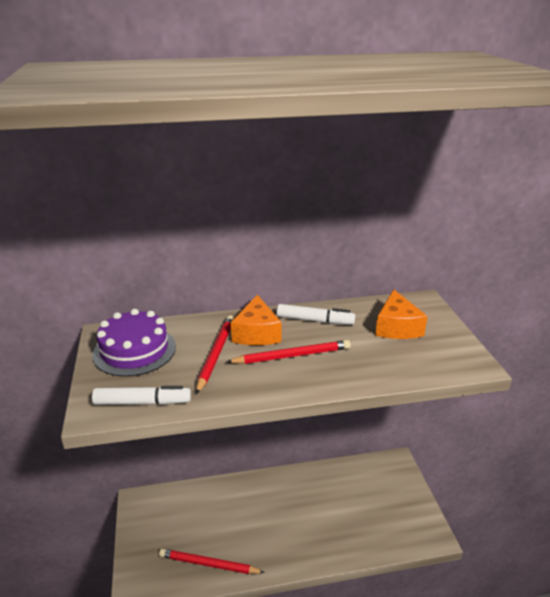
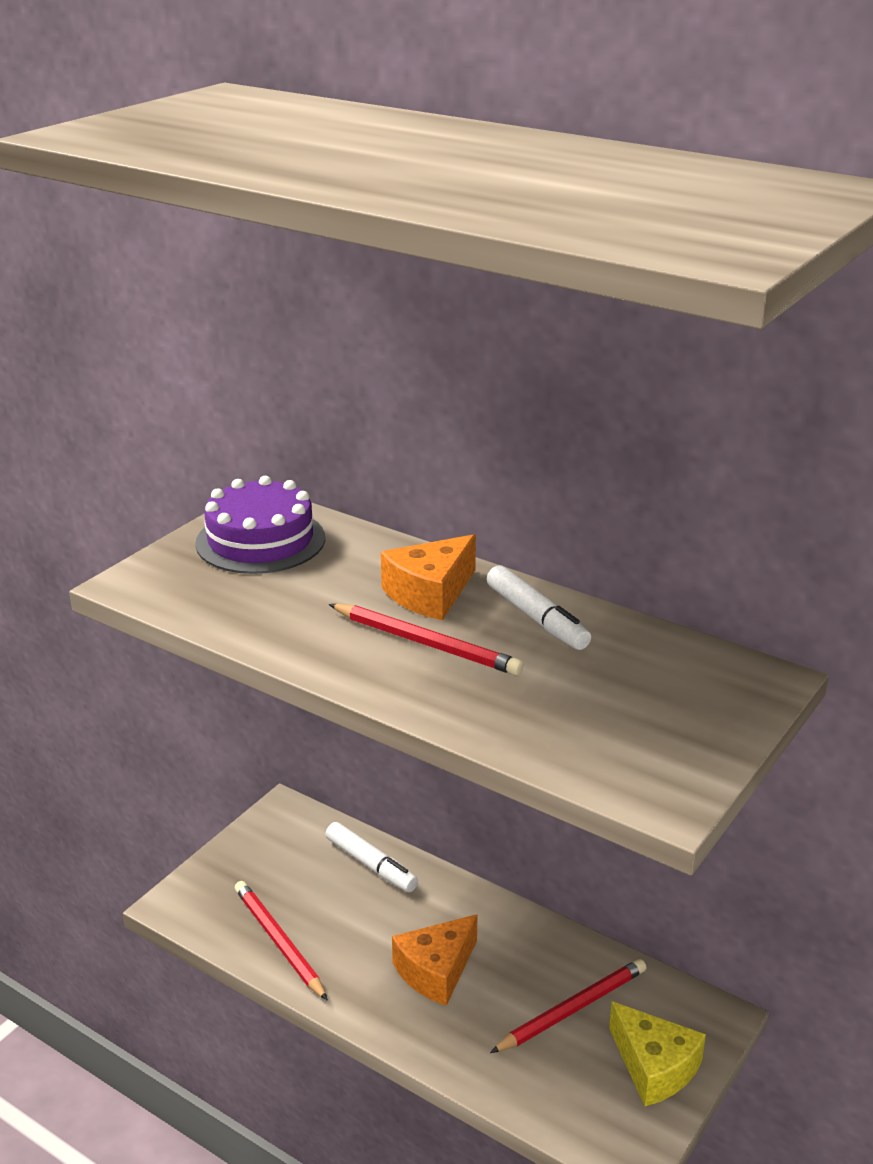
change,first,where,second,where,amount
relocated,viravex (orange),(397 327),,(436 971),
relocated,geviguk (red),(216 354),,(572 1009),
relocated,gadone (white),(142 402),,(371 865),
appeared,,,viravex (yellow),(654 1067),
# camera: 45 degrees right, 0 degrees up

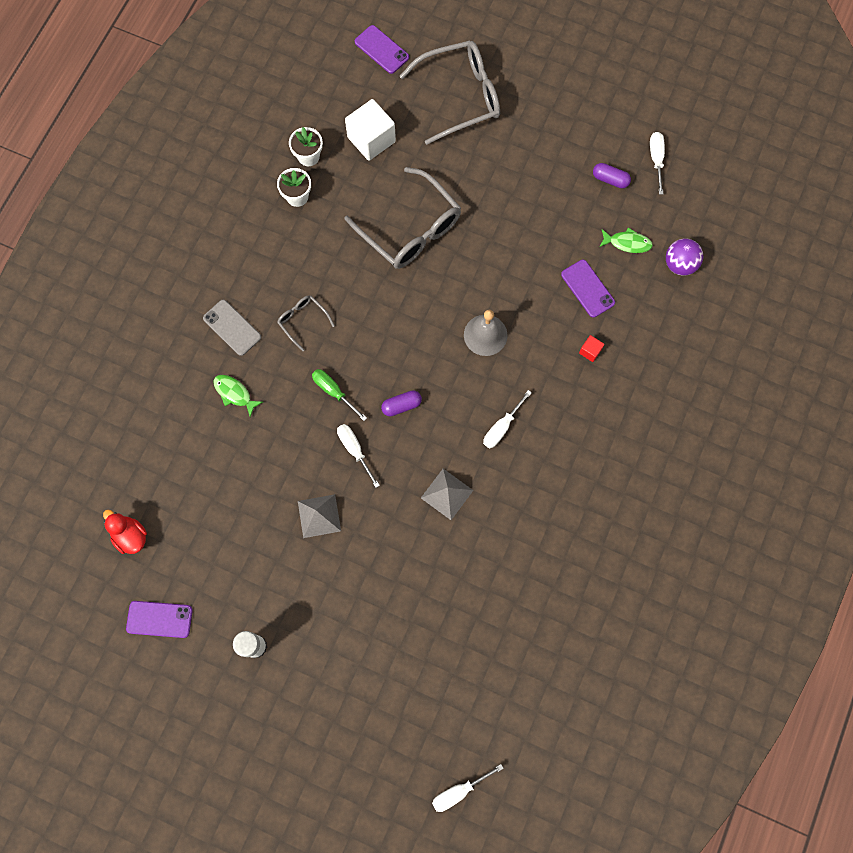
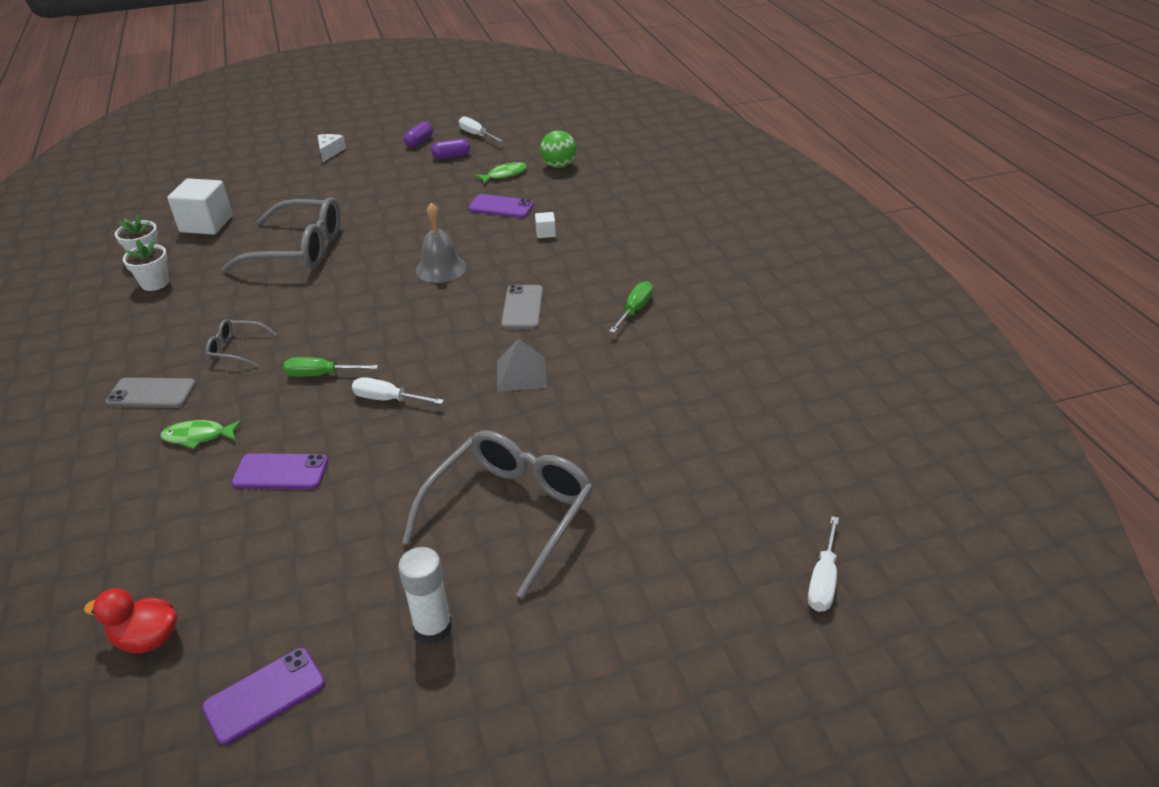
change,first,where,second,where,amount
relocated,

TASK: All of the lines above must be repeated without alteration, though the pictures are to be excluded.

RESULT FOR THIS TASK:
change,first,where,second,where,amount
relocated,viravex (orange),(397 327),,(436 971),
relocated,geviguk (red),(216 354),,(572 1009),
relocated,gadone (white),(142 402),,(371 865),
appeared,,,viravex (yellow),(654 1067),
# camera: 45 degrees right, 0 degrees up

change,first,where,second,where,amount
relocated,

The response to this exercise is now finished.